-- ABOUT THIS TASK --
Every line of the data that includes "width" should be copied out.

*** Opening MATERIAL PROVIDED ***

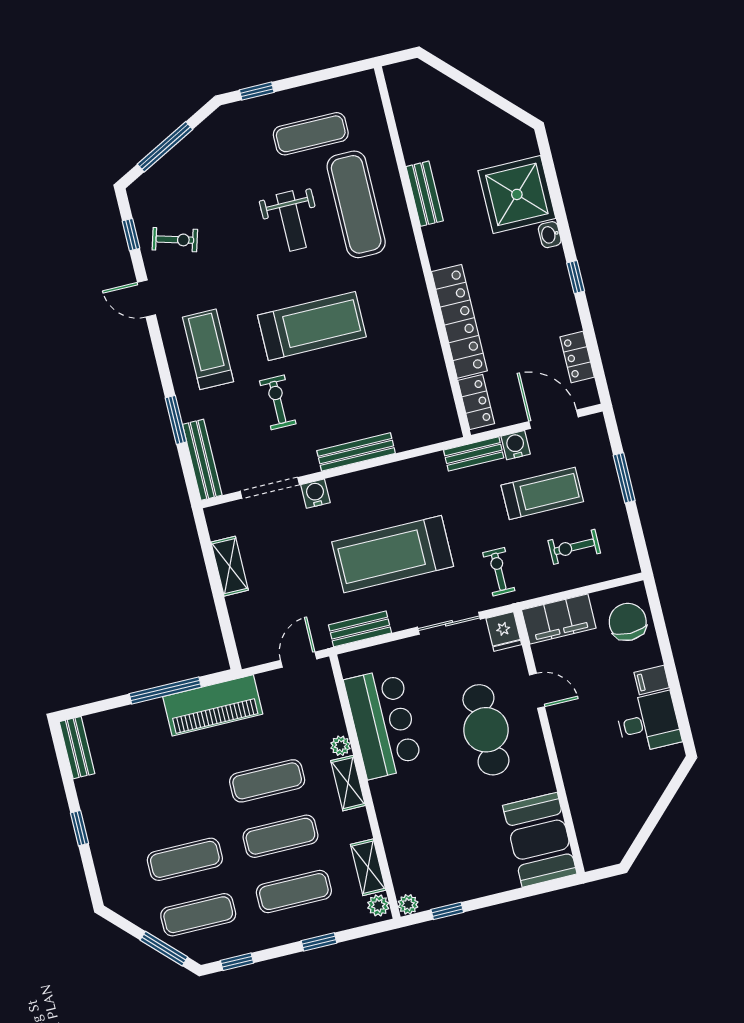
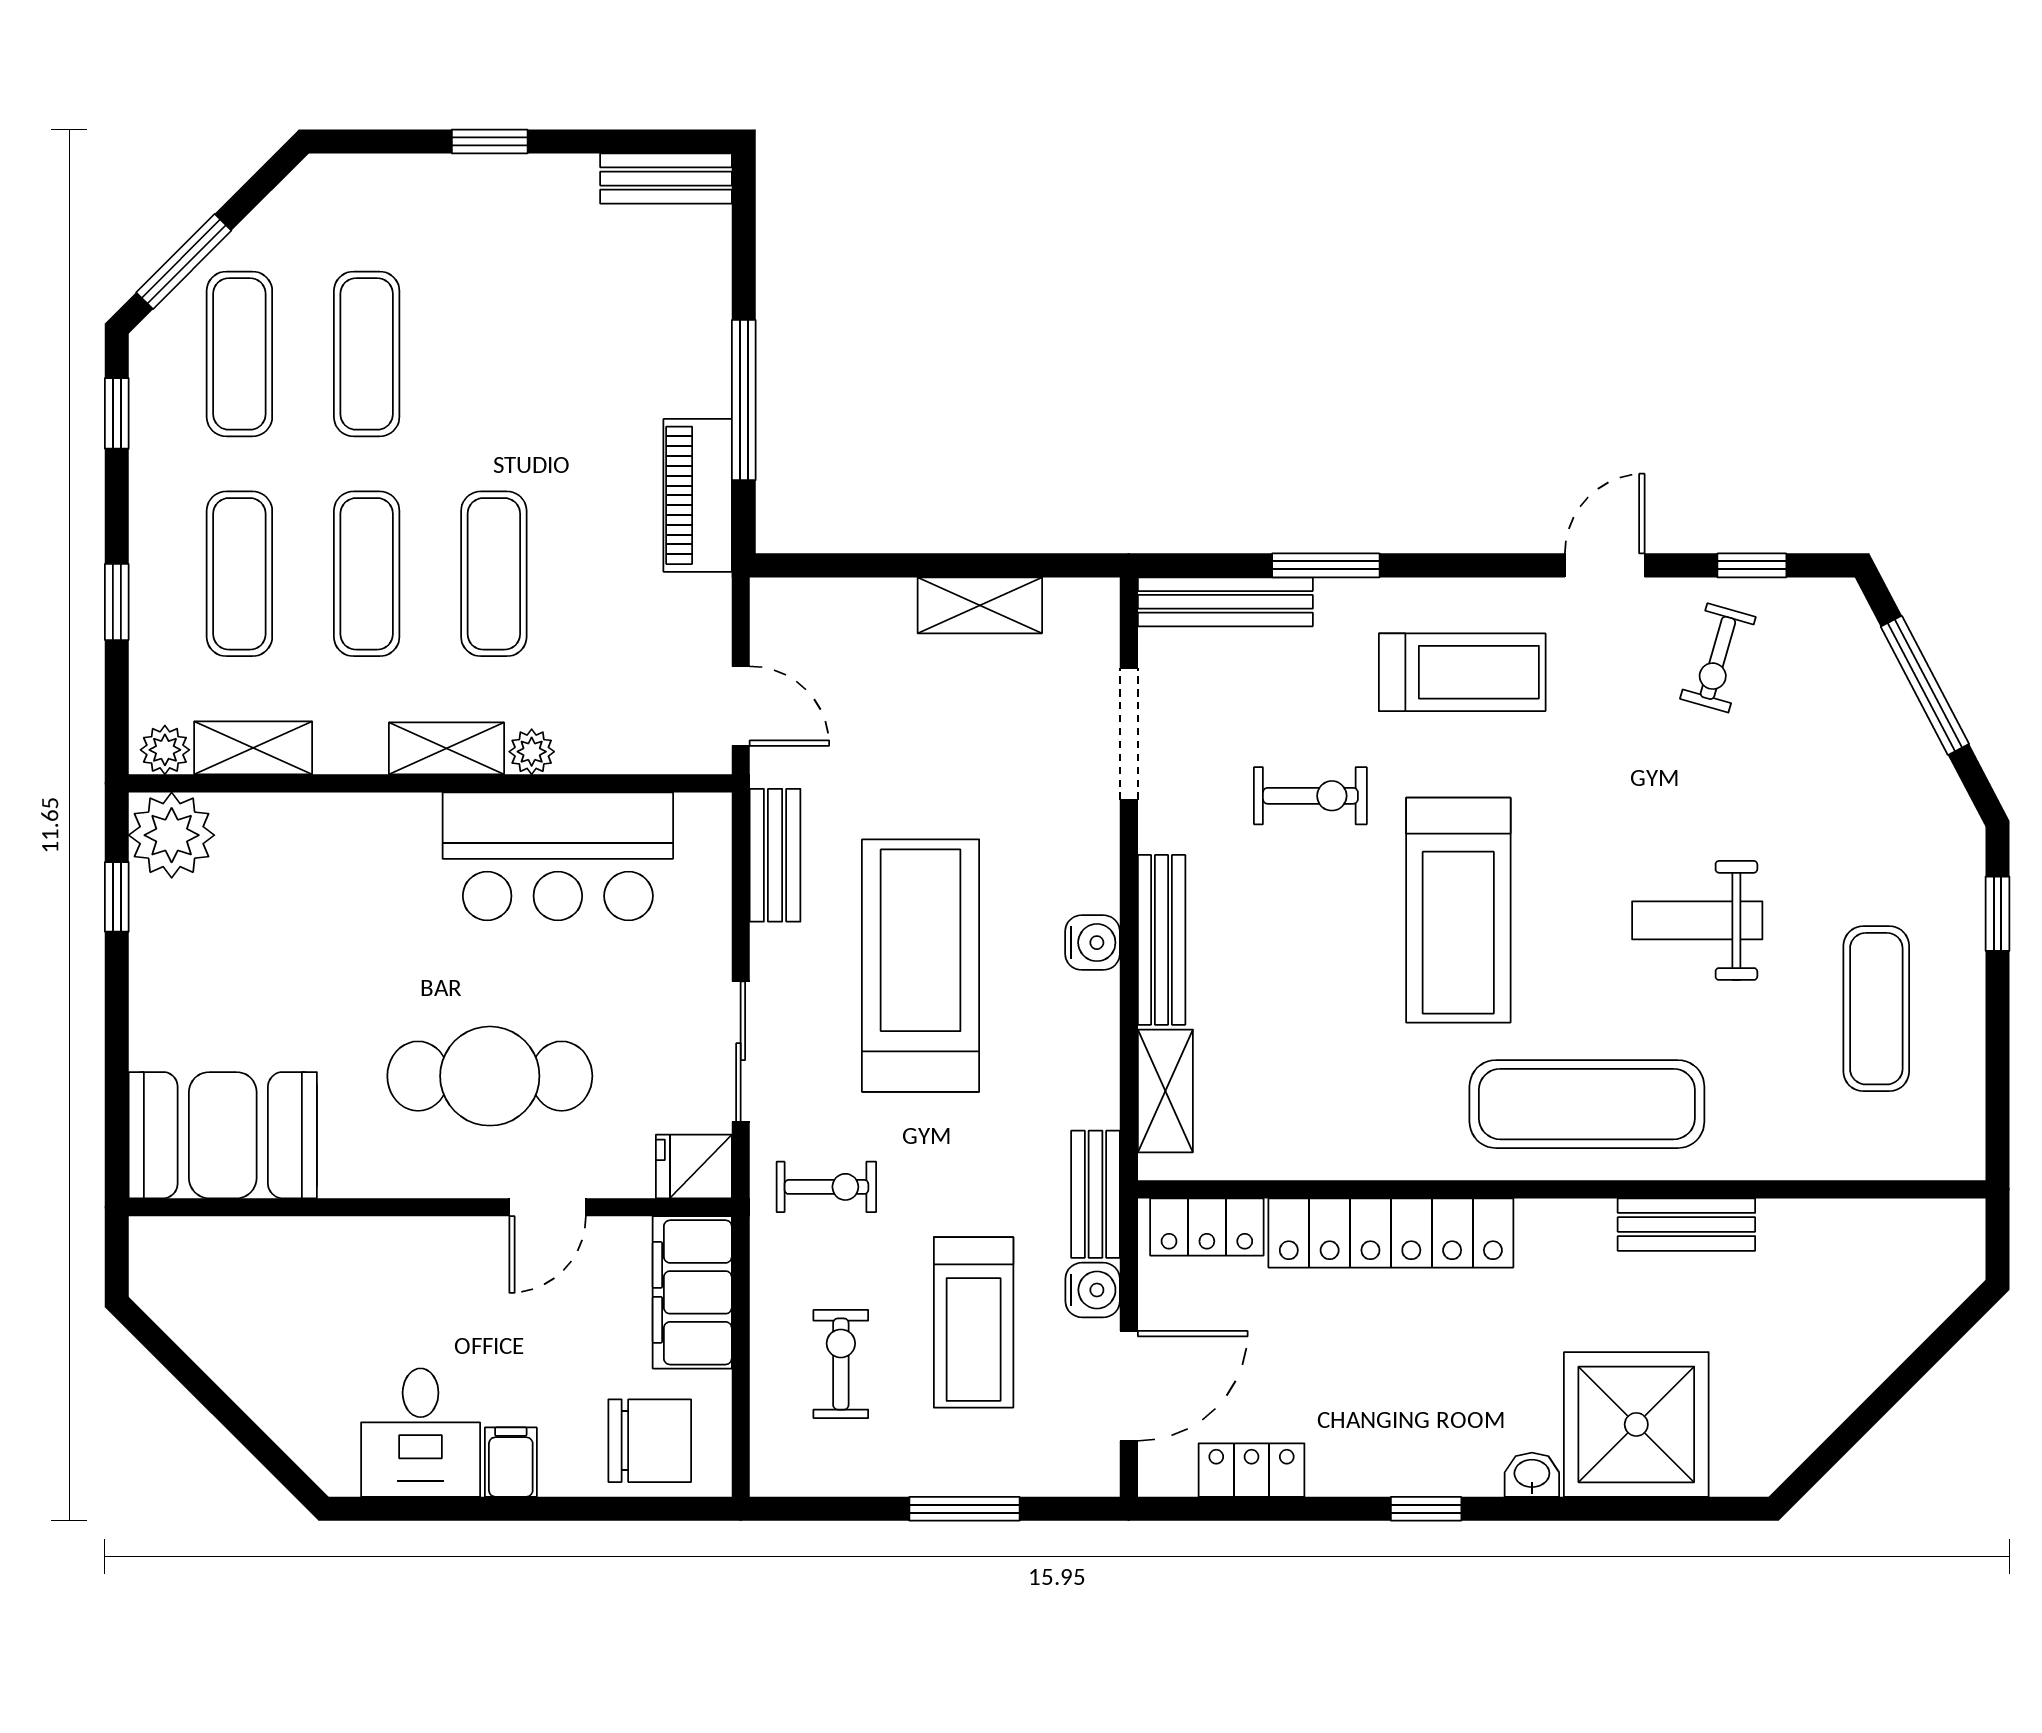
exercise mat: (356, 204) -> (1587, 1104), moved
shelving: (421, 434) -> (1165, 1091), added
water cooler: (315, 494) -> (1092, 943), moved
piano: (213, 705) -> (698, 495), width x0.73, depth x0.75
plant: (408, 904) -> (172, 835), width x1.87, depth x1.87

*** Closing MATERIAL PROVIDED ***

-- TASK RESULT --
piano: (213, 705) -> (698, 495), width x0.73, depth x0.75
plant: (408, 904) -> (172, 835), width x1.87, depth x1.87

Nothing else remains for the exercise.